Only lines with the string "left" are wanted. Pull them out of the data.

● Data excerpts
▬▬▬▬▬▬▬▬▬▬

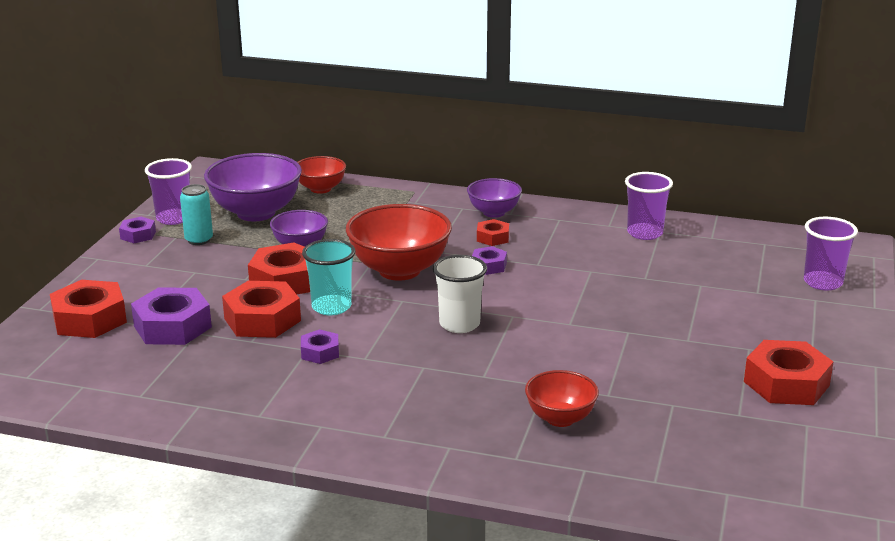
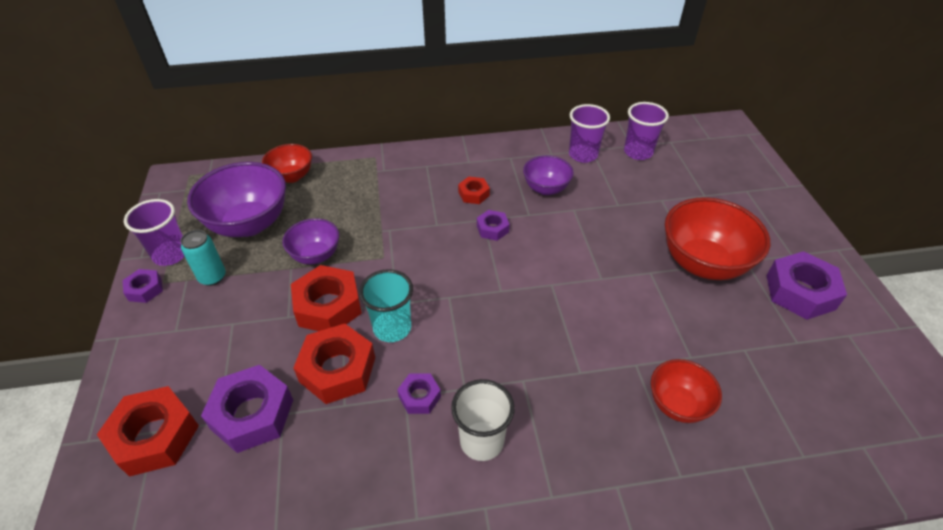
camera: 25 degrees left, 20 degrees up
(399, 270) = (423, 259): red bowl -> red bowl (703, 263)
(459, 324) = (517, 311): white cup -> white cup (481, 441)
(494, 212) = (455, 164): purple bowl -> purple bowl (546, 188)
(786, 383) = (800, 292): red nut -> purple nut
(822, 282) = (738, 171): purple cup -> purple cup (638, 152)

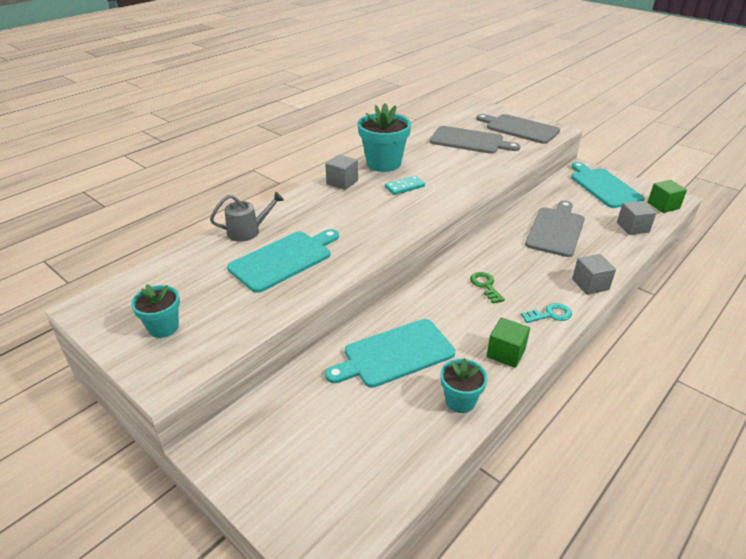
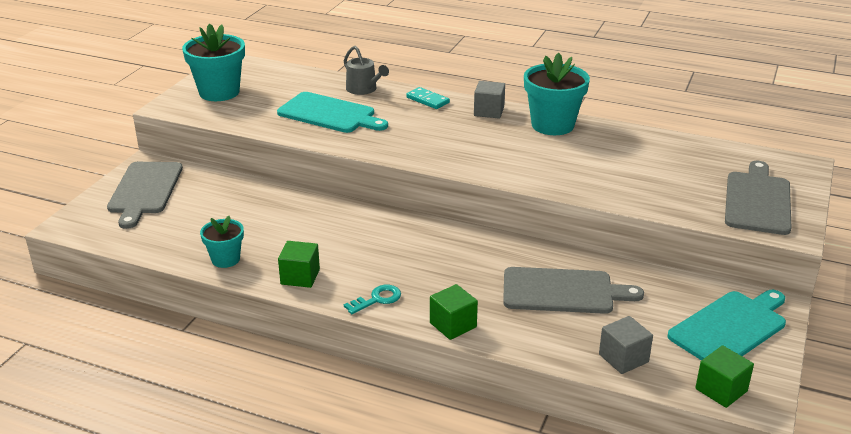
camera: 70 degrees right, 5 degrees down
(163, 327) = (219, 92): turquoise flower pot -> turquoise flower pot, size x1.72
(395, 354) = (273, 217): turquoise cutting board -> none
(404, 187) = (507, 146): turquoise domino -> turquoise domino (427, 100)
(469, 141) = (672, 168): grey cutting board -> grey cutting board (145, 190)
(485, 286) = (406, 252): green key -> none
(550, 314) = (377, 299): turquoise key -> turquoise key turned 90 degrees counterclockwise
(590, 284) = (453, 325): grey cube -> green cube

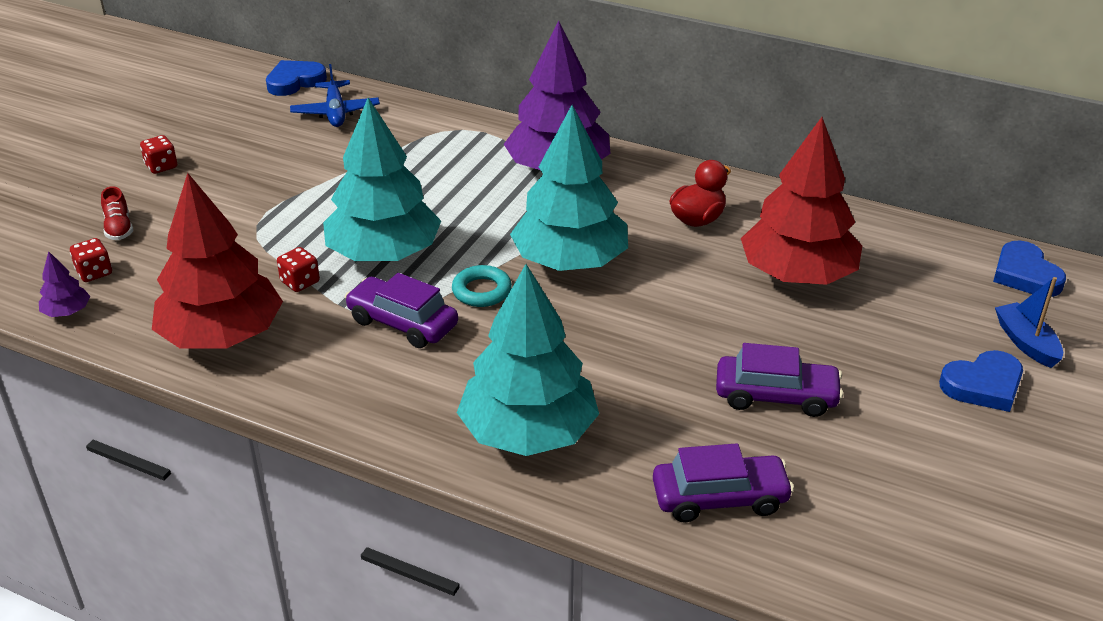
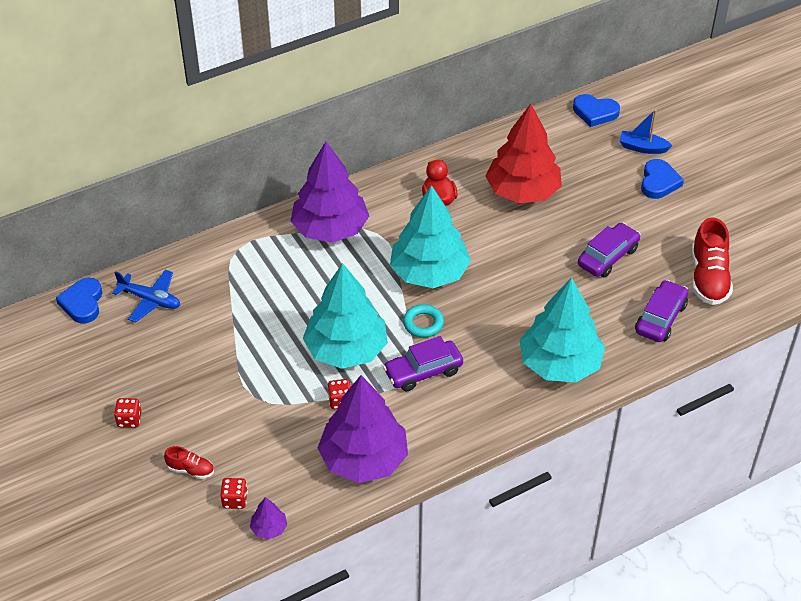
camera: 55 degrees left, 10 degrees up
(222, 336) = (363, 459): red tree -> purple tree
(861, 517) = (708, 278): none -> red shoe

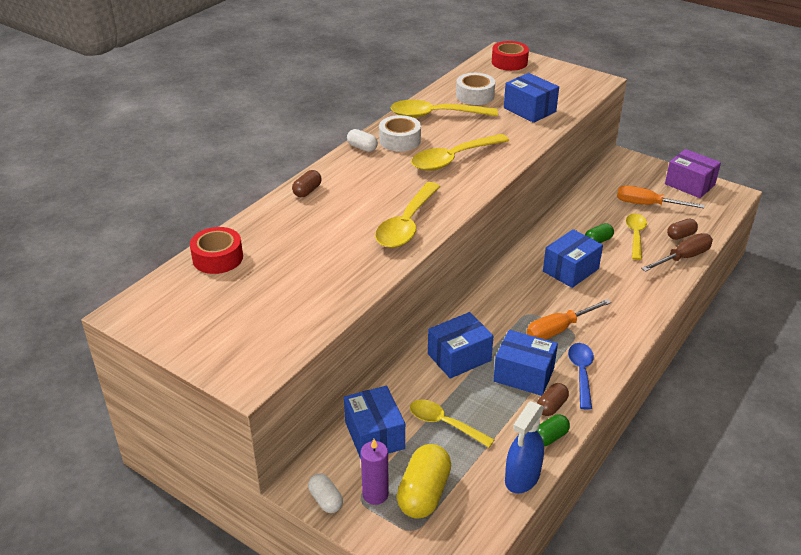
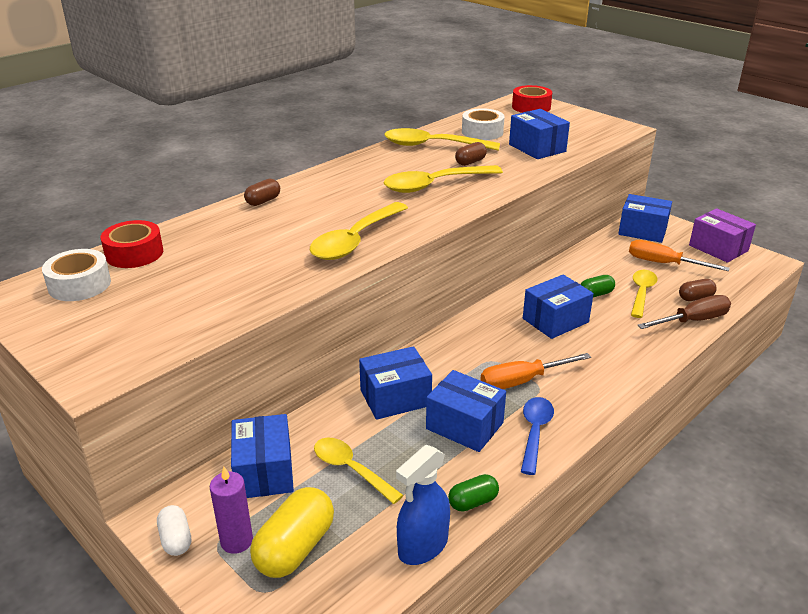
camera: 10 degrees right, 5 degrees down
(362, 147) = (341, 168): white capsule -> none
(400, 140) = (384, 164): white tape -> white tape (79, 285)
(551, 406) = (486, 466): brown capsule -> brown capsule (470, 162)
(622, 173) = (642, 231): none -> blue box

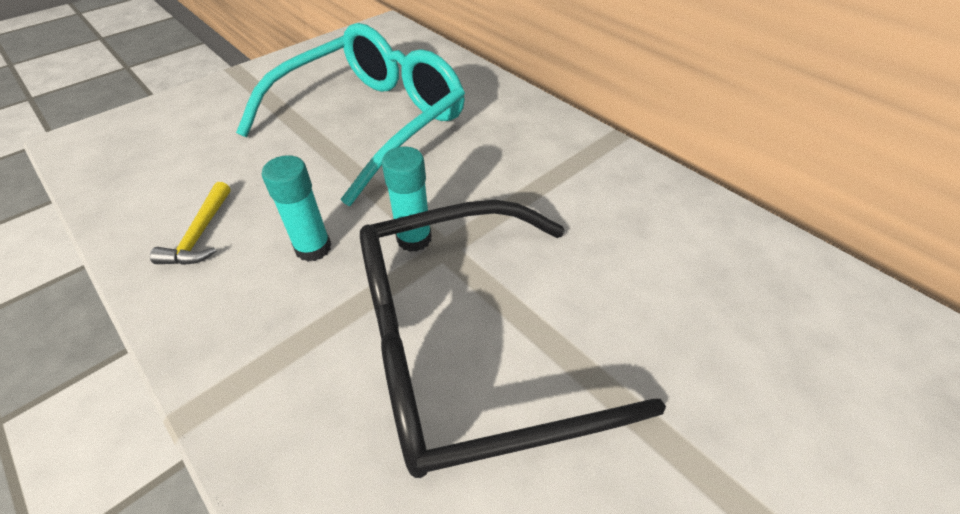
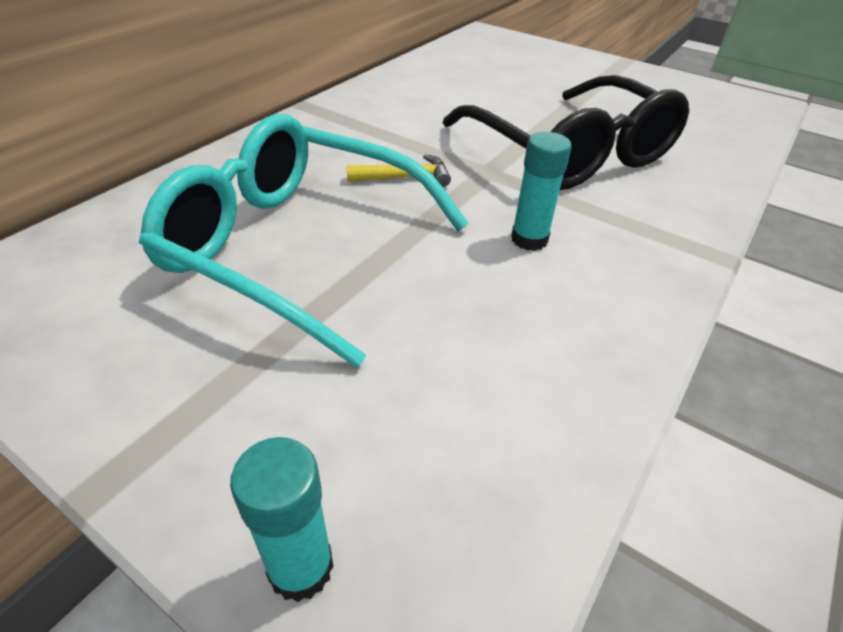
camera: 105 degrees left, 5 degrees down
(200, 234) = (560, 329): yellow hammer -> yellow hammer (405, 177)
(414, 239) = (485, 186): turquoise glue stick -> turquoise glue stick (301, 567)

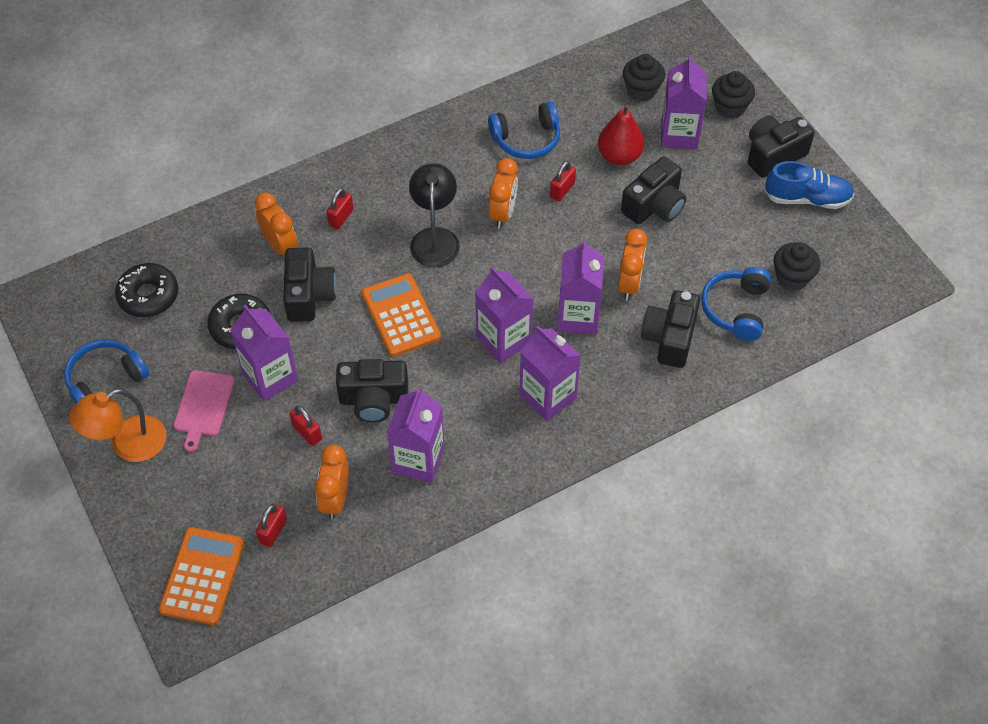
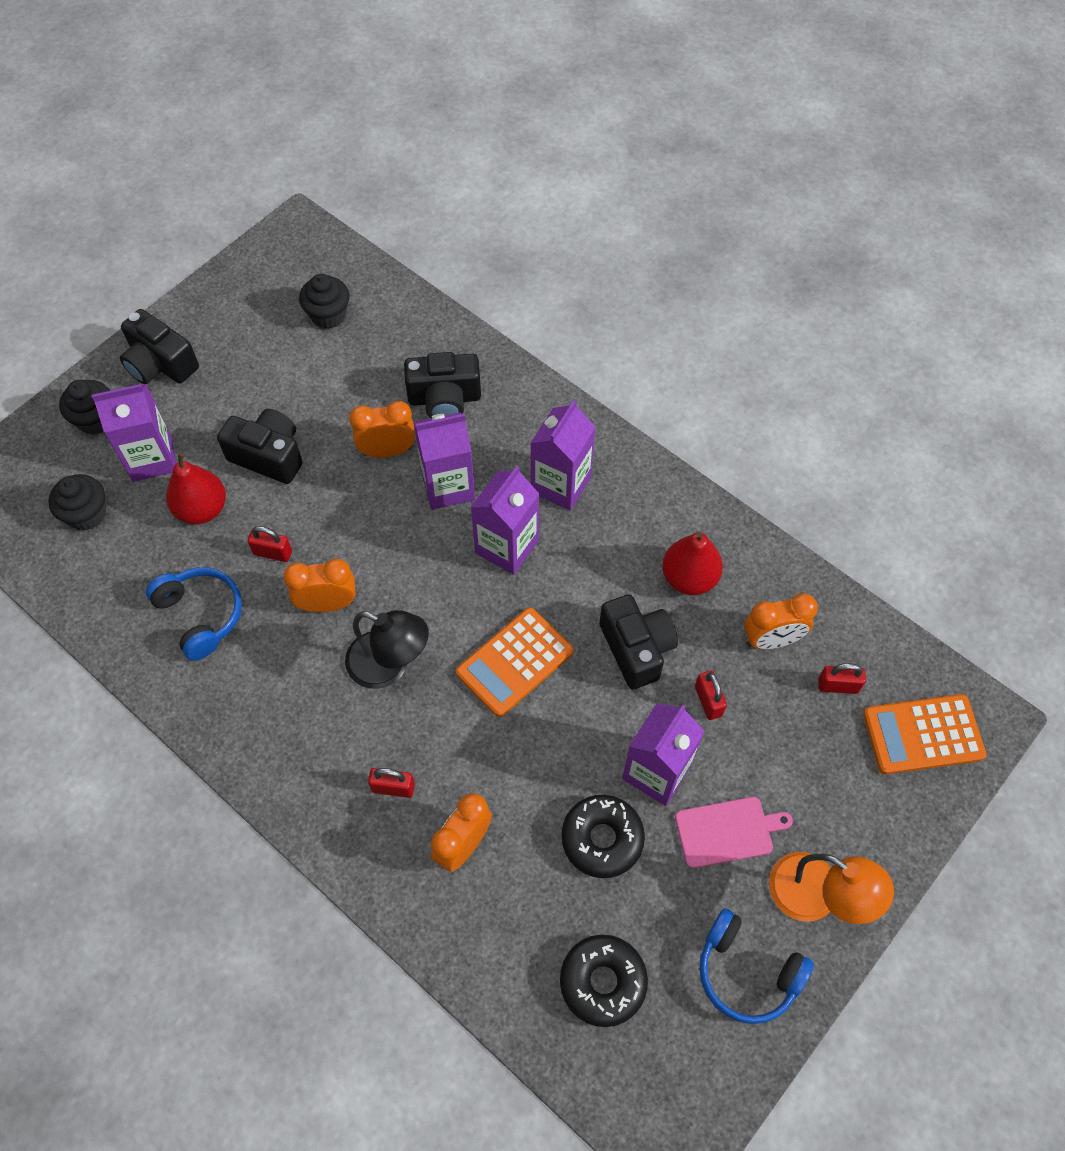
camera: 110 degrees left, 5 degrees up
(307, 432) = (708, 701): red padlock -> red padlock turned 45 degrees counterclockwise
(309, 295) = (525, 777): black camera -> none
(418, 460) = (689, 578): purple carton -> red pear
(435, 238) = (389, 665): black lamp -> black lamp turned 135 degrees counterclockwise
(736, 309) = (386, 352): blue headphones -> none
(807, 199) = (216, 323): blue shoe -> none

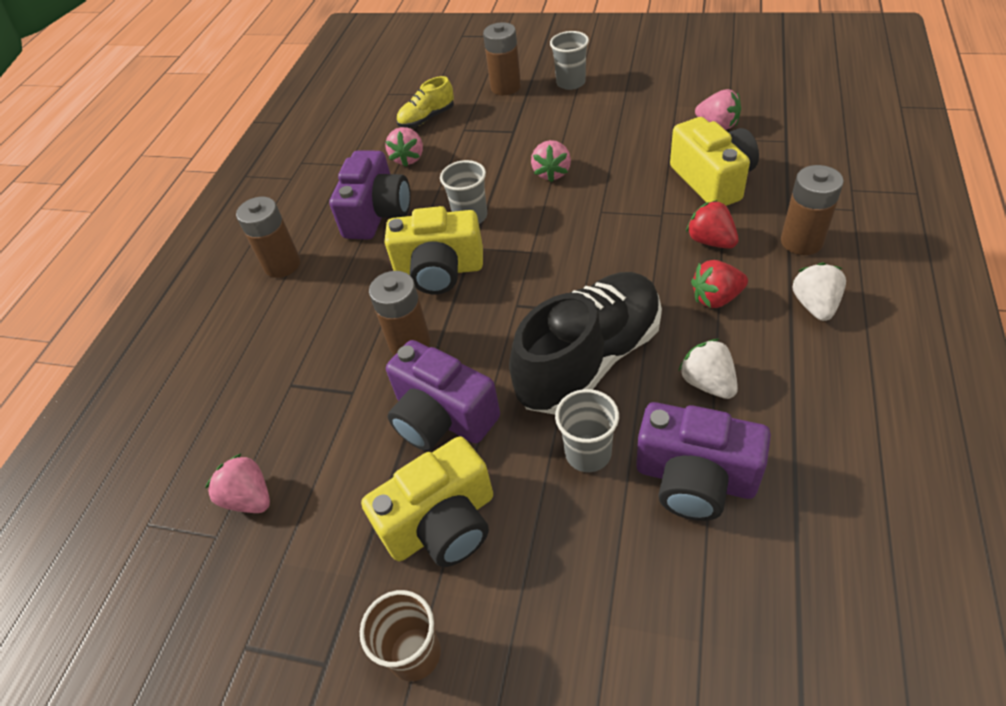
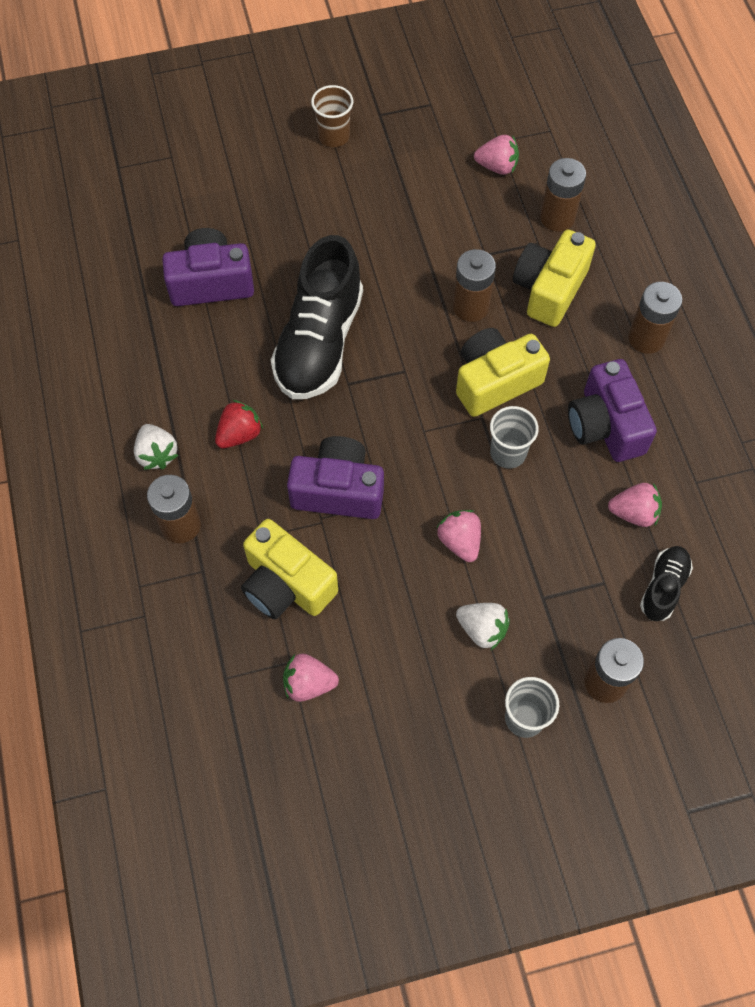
camera: 145 degrees right, 15 degrees up
(246, 405) = (557, 217): none -> brown battery
(408, 158) = (633, 513): pink strawberry -> pink strawberry turned 120 degrees clockwise
(427, 118) = (663, 587): yellow shoe -> black shoe
(442, 417) = (405, 261): purple camera -> purple camera (338, 490)
(442, 523) = (360, 199): yellow camera -> yellow camera (549, 289)
(588, 453) = (288, 273): grey cup -> none
(707, 383) = (223, 354): white strawberry -> white strawberry (482, 629)
(710, 241) = (263, 498): red strawberry -> none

▬▬▬▬▬▬▬▬▬▬

● SOLUTION
camera: 25 degrees left, 20 degrees up
camera: 55 degrees left, 10 degrees up
camera: 105 degrees left, 5 degrees down
camera: 110 degrees left, 5 degrees up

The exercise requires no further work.